**TASK DESCRIPTION**:
Restate word for word the lines in the listing below, starting at the line containing "orange brick B4:C4" and ending at the line containing "yellow brick F4:G6", both included; leave out the rest.

**DATA EXTRACTS**:
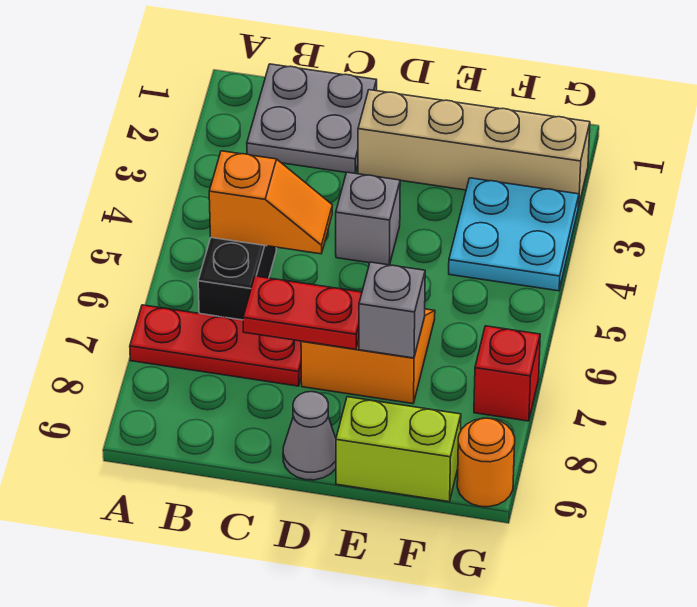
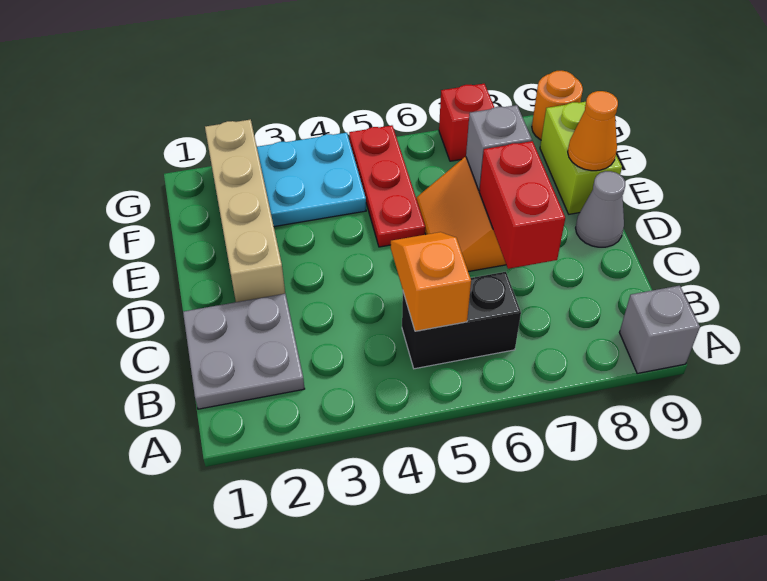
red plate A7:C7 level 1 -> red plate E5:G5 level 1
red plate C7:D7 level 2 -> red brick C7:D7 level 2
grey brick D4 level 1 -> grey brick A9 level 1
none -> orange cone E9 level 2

* * *

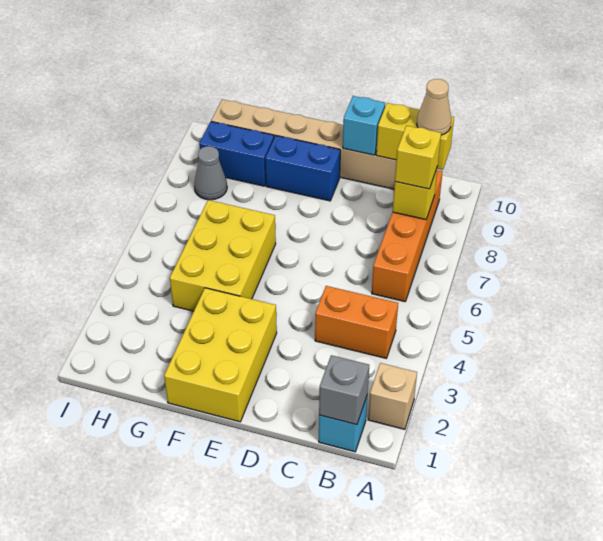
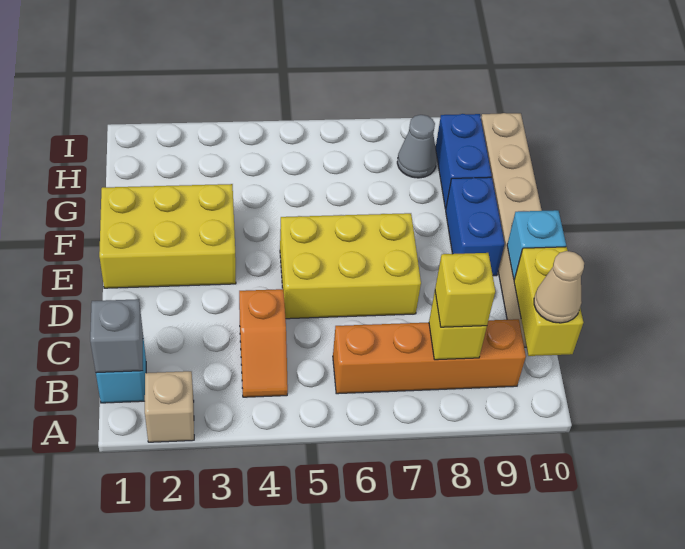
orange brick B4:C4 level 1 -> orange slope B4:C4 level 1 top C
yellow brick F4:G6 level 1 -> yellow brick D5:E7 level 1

==

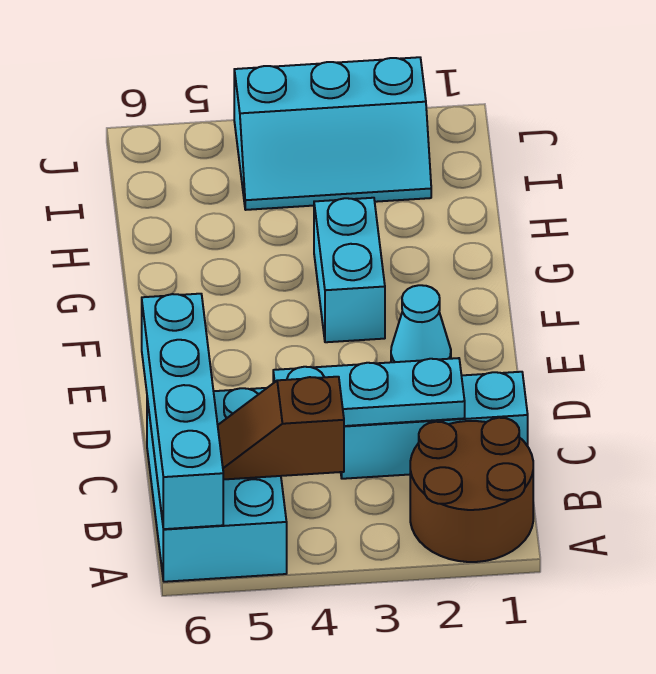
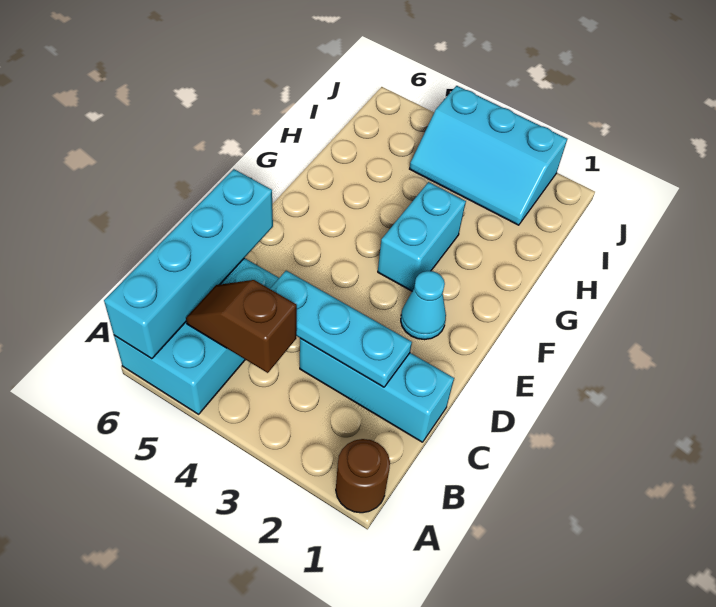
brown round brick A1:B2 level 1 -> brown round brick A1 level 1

**RESULT OF THIS EXERCISE**:
orange brick B4:C4 level 1 -> orange slope B4:C4 level 1 top C
yellow brick F4:G6 level 1 -> yellow brick D5:E7 level 1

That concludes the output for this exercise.